● **Task instructions**
Please transcribe the listing that follows exactly; images are to be excluded.

---------- Data provided ----------

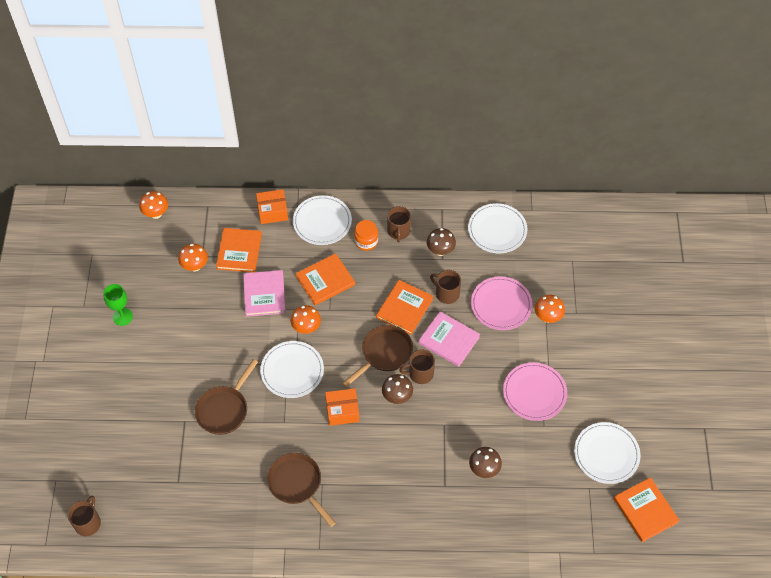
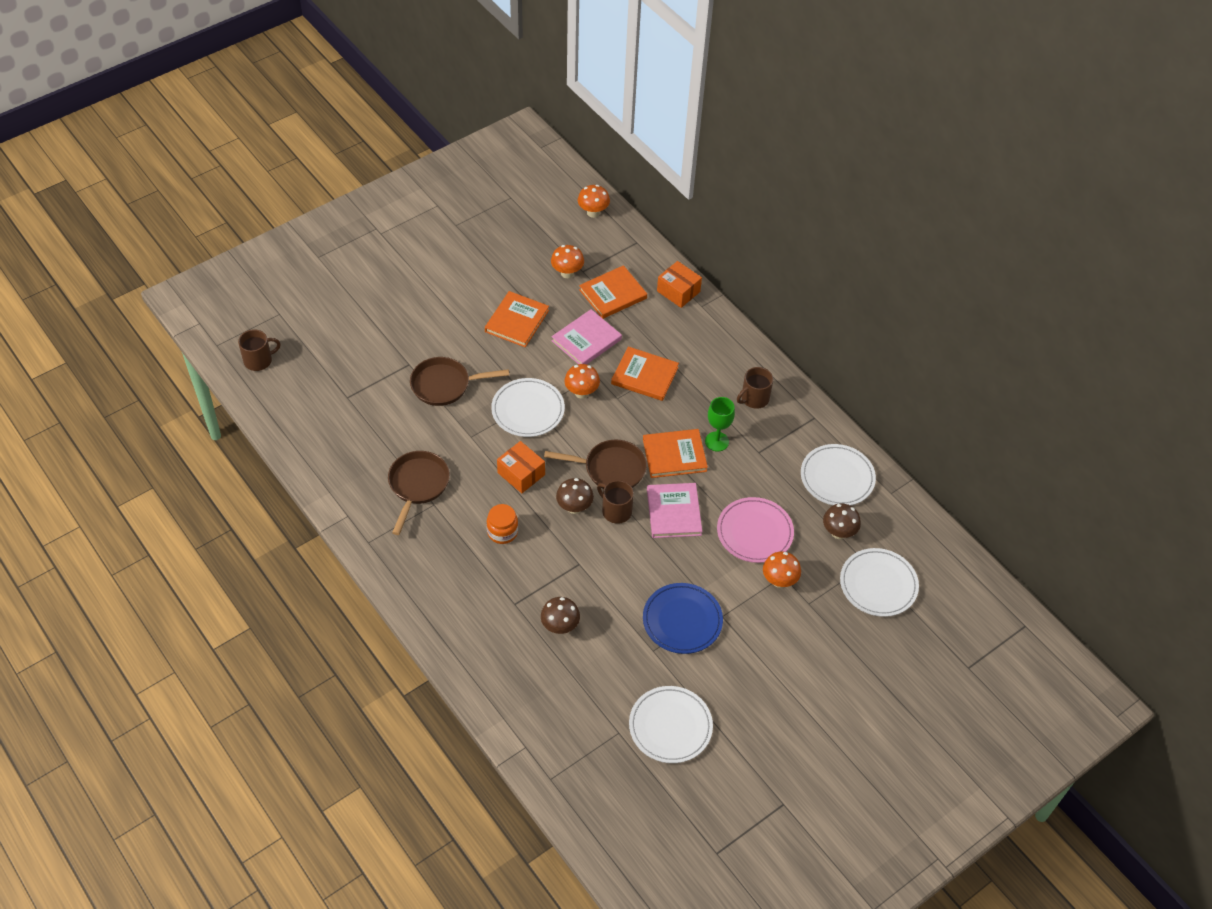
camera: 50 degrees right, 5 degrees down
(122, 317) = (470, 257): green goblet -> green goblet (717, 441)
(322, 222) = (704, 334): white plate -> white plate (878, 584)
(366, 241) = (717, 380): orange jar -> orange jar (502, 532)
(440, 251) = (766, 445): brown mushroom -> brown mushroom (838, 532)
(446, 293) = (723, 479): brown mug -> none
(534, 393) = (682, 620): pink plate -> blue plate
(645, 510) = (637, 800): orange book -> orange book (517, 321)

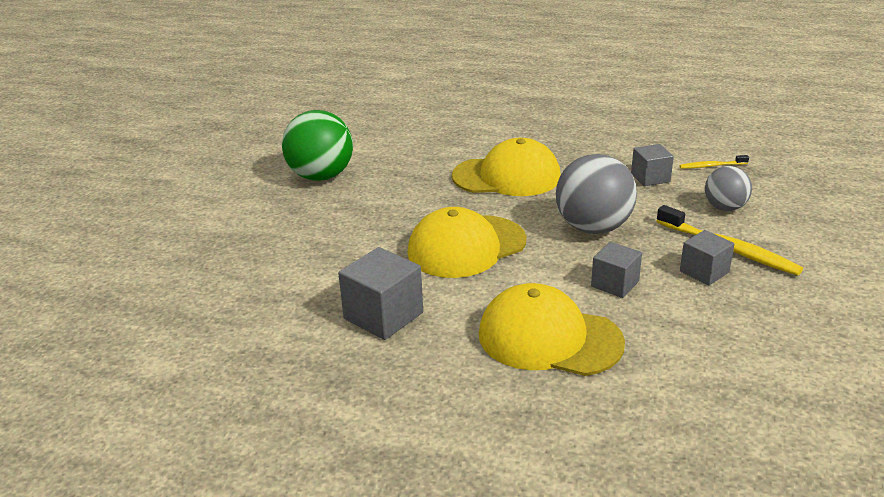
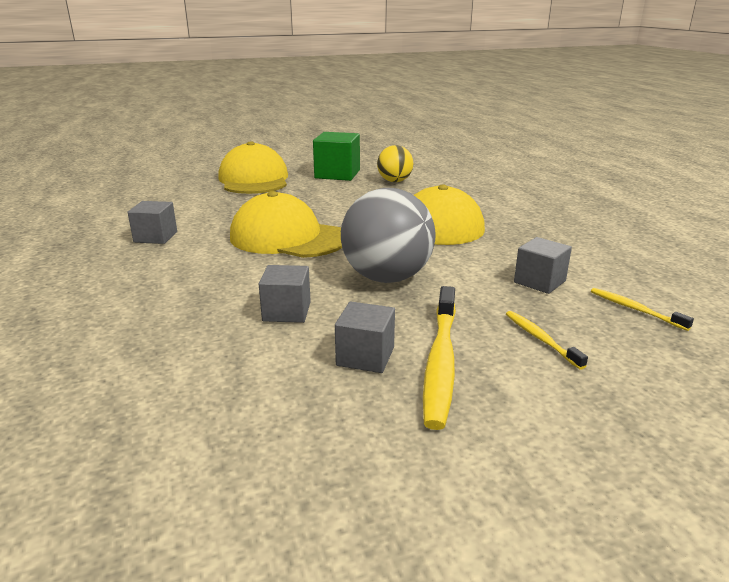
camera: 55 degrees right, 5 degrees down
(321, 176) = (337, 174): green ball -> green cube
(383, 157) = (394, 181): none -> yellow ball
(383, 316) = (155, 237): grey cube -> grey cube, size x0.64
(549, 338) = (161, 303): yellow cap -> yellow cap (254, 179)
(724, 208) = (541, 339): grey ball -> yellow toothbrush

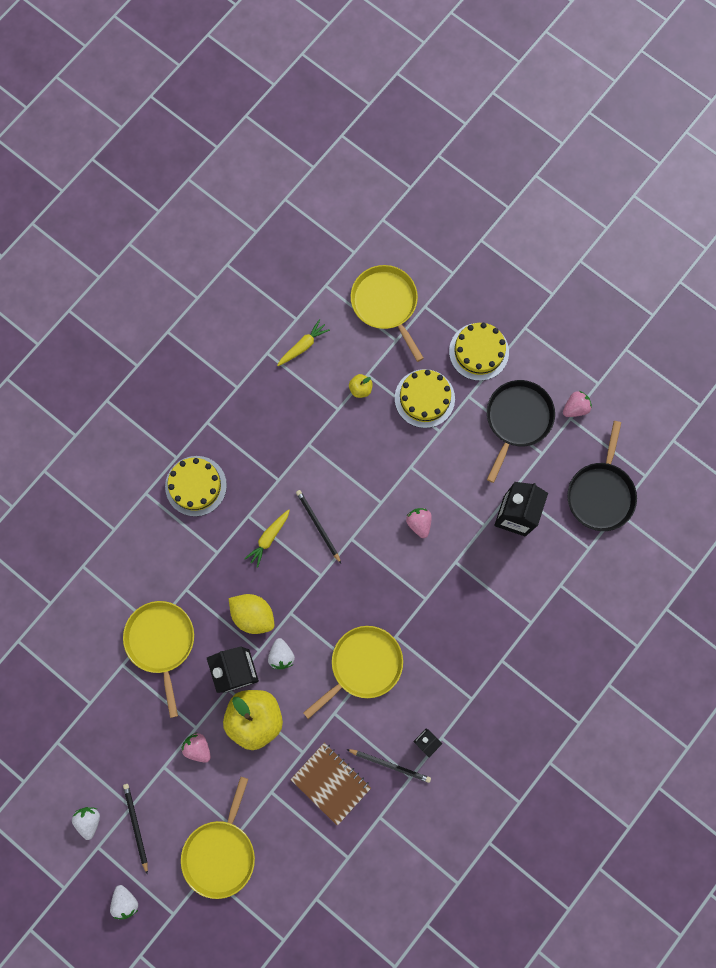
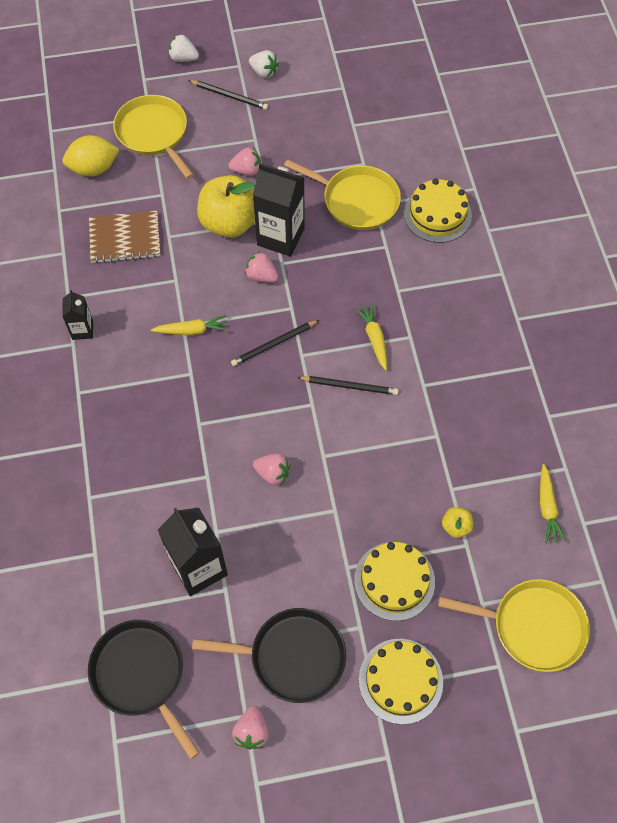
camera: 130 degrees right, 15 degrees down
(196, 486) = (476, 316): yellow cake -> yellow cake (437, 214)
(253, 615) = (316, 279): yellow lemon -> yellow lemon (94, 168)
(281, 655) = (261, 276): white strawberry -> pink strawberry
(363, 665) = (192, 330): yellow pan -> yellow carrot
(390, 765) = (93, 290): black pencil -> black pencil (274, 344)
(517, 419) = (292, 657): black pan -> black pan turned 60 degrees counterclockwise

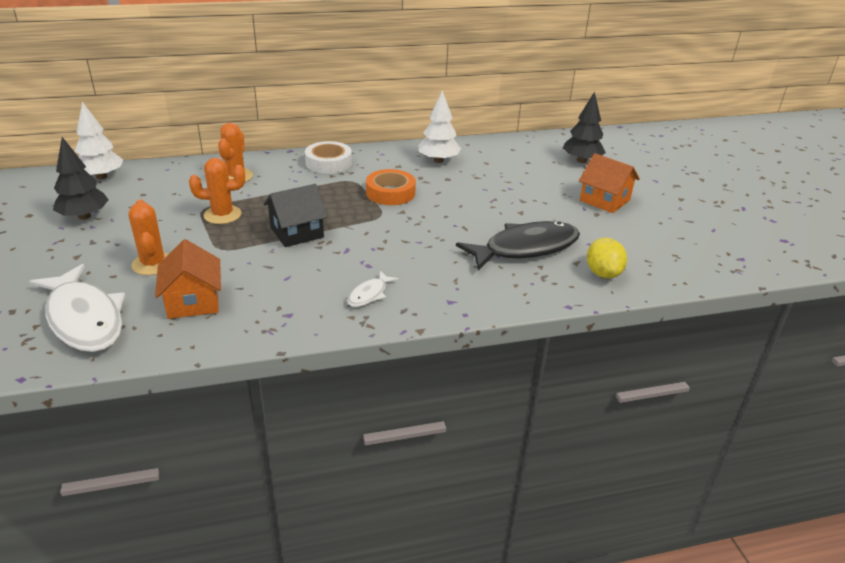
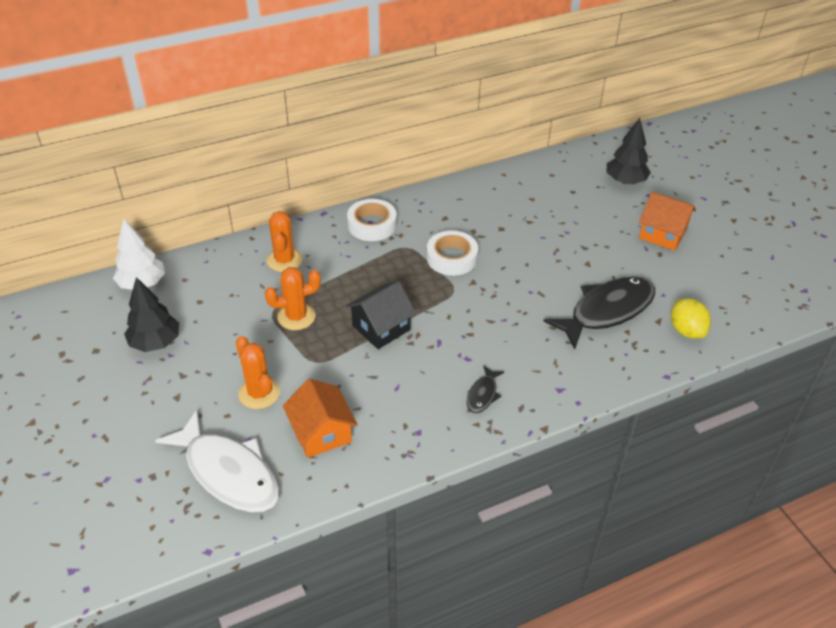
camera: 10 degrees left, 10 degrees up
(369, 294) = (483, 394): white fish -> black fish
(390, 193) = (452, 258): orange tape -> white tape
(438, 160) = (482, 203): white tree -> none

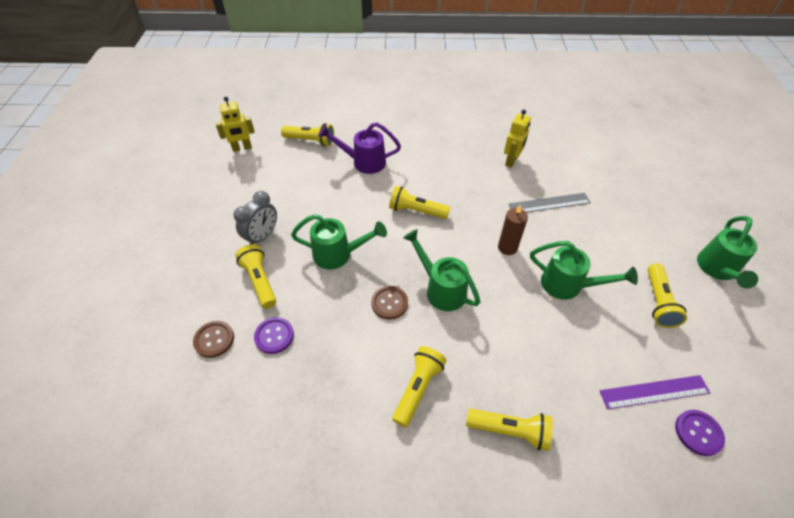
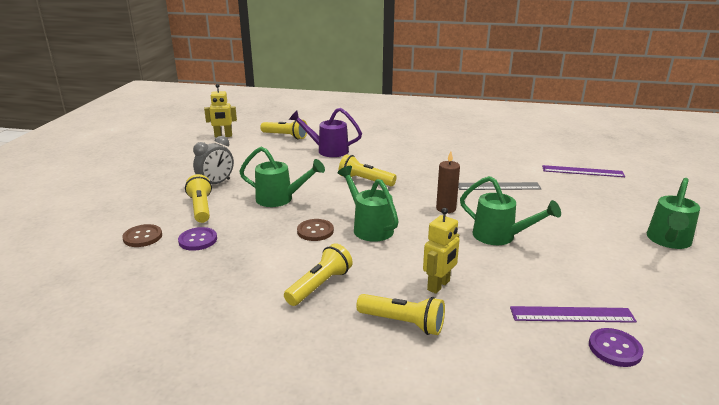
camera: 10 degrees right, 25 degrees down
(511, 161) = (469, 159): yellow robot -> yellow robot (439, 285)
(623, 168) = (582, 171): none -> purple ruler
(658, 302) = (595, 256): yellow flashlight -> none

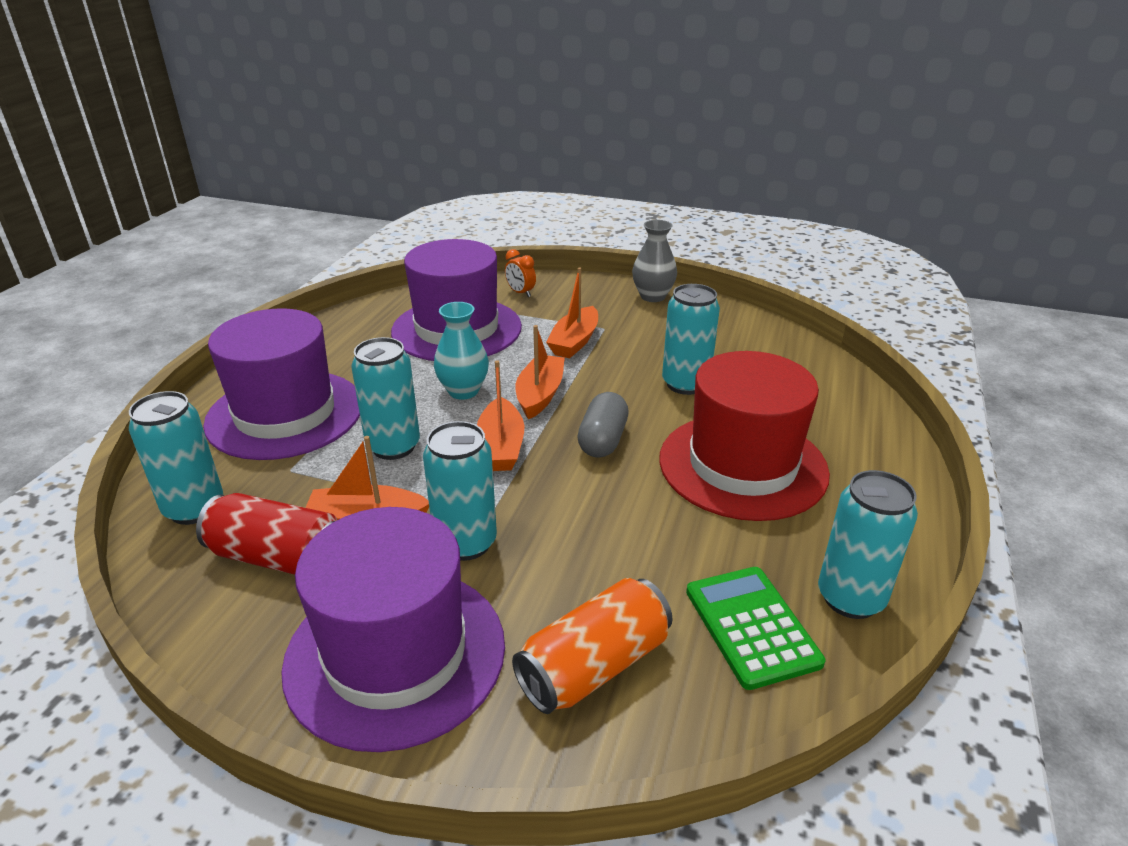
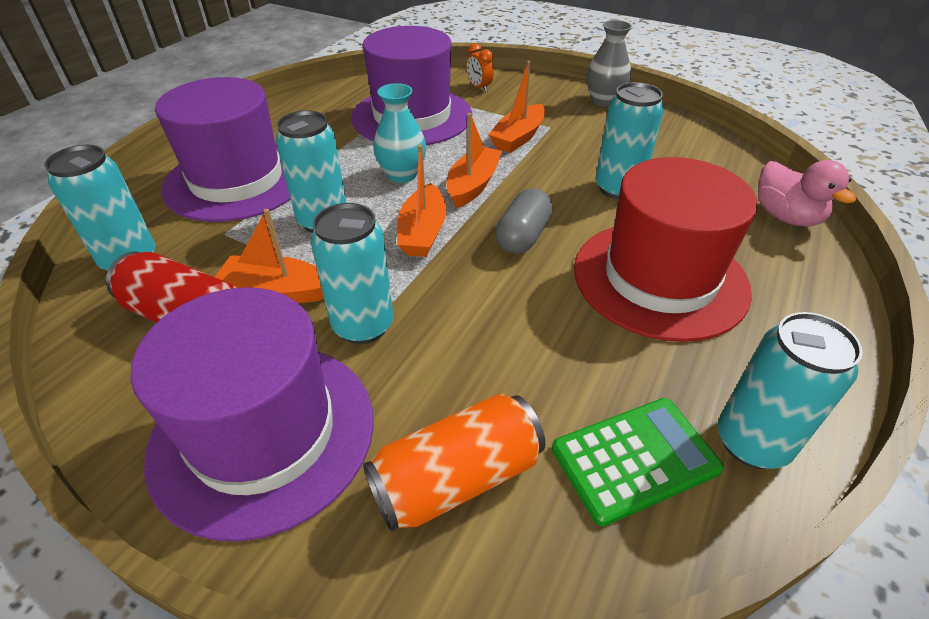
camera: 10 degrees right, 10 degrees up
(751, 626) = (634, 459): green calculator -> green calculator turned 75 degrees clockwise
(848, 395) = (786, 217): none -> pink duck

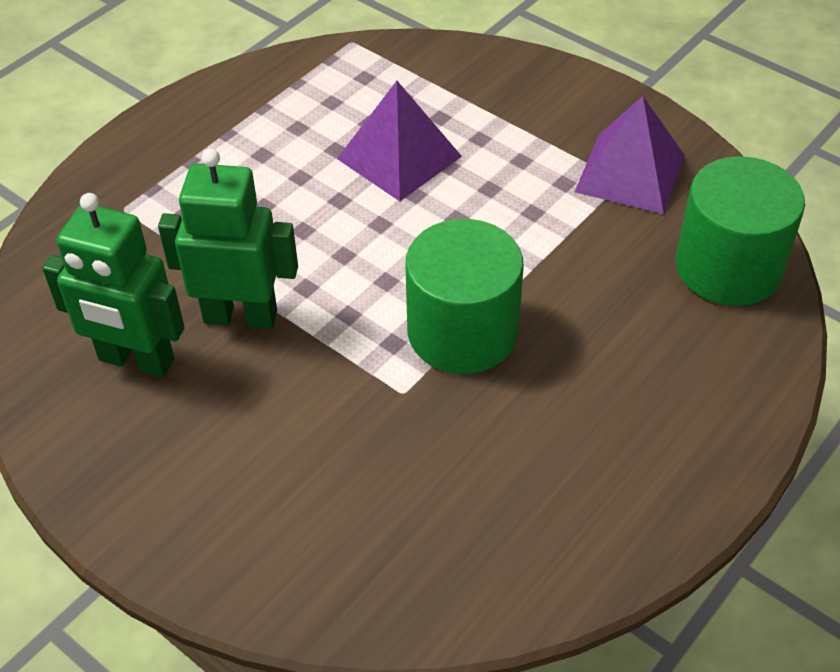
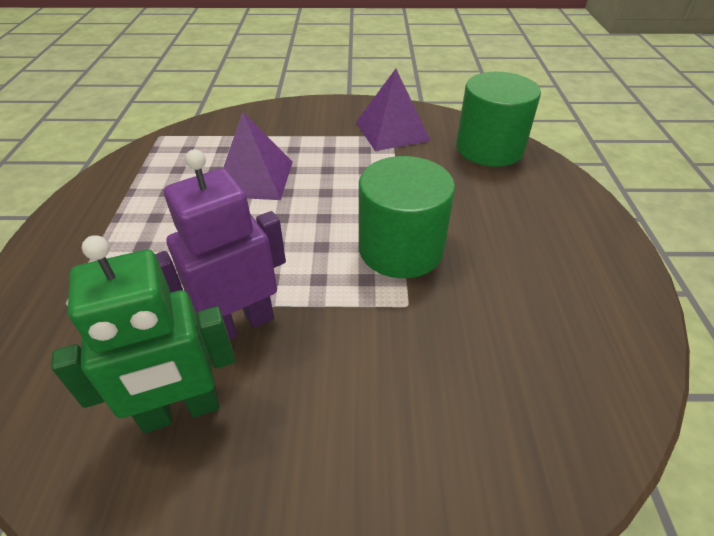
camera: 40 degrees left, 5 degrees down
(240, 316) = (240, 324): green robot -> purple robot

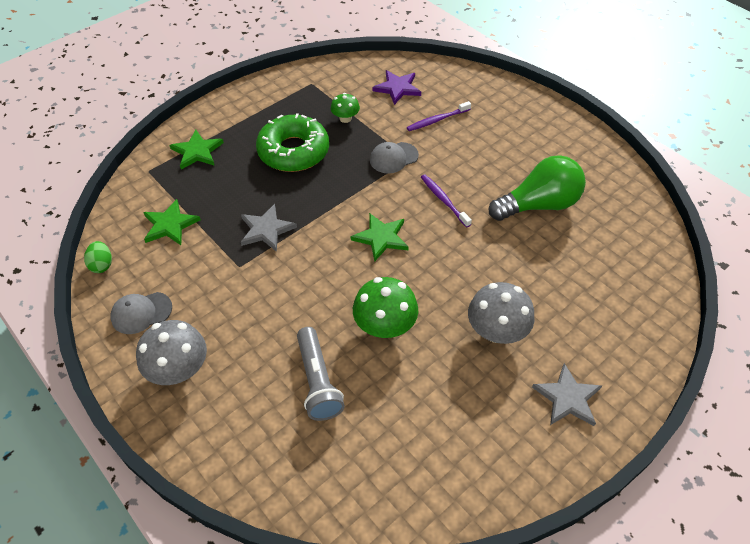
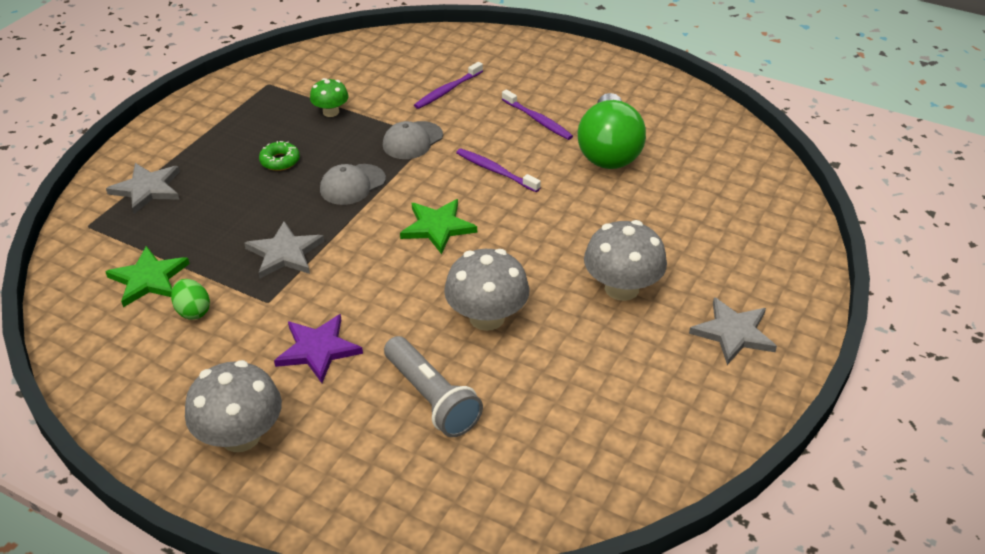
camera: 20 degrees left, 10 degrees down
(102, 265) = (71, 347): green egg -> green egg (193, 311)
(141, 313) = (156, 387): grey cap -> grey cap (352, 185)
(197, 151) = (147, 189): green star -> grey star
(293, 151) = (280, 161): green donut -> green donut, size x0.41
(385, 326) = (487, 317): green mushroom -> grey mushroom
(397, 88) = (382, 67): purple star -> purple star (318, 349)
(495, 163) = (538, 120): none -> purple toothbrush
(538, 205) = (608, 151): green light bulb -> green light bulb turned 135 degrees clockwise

----------

● **Solution for this task**
camera: 50 degrees right, 5 degrees down
(122, 317) = (470, 257): green goblet -> green goblet (717, 441)
(322, 222) = (704, 334): white plate -> white plate (878, 584)
(366, 241) = (717, 380): orange jar -> orange jar (502, 532)
(440, 251) = (766, 445): brown mushroom -> brown mushroom (838, 532)
(446, 293) = (723, 479): brown mug -> none
(534, 393) = (682, 620): pink plate -> blue plate
(645, 510) = (637, 800): orange book -> orange book (517, 321)

camera: 55 degrees right, 5 degrees down
(321, 176) = (337, 174): green ball -> green cube
(383, 157) = (394, 181): none -> yellow ball
(383, 316) = (155, 237): grey cube -> grey cube, size x0.64
(549, 338) = (161, 303): yellow cap -> yellow cap (254, 179)
(724, 208) = (541, 339): grey ball -> yellow toothbrush

camera: 130 degrees right, 15 degrees down
(196, 486) = (476, 316): yellow cake -> yellow cake (437, 214)
(253, 615) = (316, 279): yellow lemon -> yellow lemon (94, 168)
(281, 655) = (261, 276): white strawberry -> pink strawberry
(363, 665) = (192, 330): yellow pan -> yellow carrot
(390, 765) = (93, 290): black pencil -> black pencil (274, 344)
(517, 419) = (292, 657): black pan -> black pan turned 60 degrees counterclockwise

camera: 10 degrees left, 10 degrees up
(369, 294) = (483, 394): white fish -> black fish
(390, 193) = (452, 258): orange tape -> white tape
(438, 160) = (482, 203): white tree -> none

camera: 10 degrees right, 25 degrees down
(511, 161) = (469, 159): yellow robot -> yellow robot (439, 285)
(623, 168) = (582, 171): none -> purple ruler
(658, 302) = (595, 256): yellow flashlight -> none

camera: 10 degrees right, 10 degrees up
(751, 626) = (634, 459): green calculator -> green calculator turned 75 degrees clockwise
(848, 395) = (786, 217): none -> pink duck

camera: 40 degrees left, 5 degrees down
(240, 316) = (240, 324): green robot -> purple robot

camera: 20 degrees left, 10 degrees down
(102, 265) = (71, 347): green egg -> green egg (193, 311)
(141, 313) = (156, 387): grey cap -> grey cap (352, 185)
(197, 151) = (147, 189): green star -> grey star
(293, 151) = (280, 161): green donut -> green donut, size x0.41
(385, 326) = (487, 317): green mushroom -> grey mushroom
(397, 88) = (382, 67): purple star -> purple star (318, 349)
(495, 163) = (538, 120): none -> purple toothbrush
(538, 205) = (608, 151): green light bulb -> green light bulb turned 135 degrees clockwise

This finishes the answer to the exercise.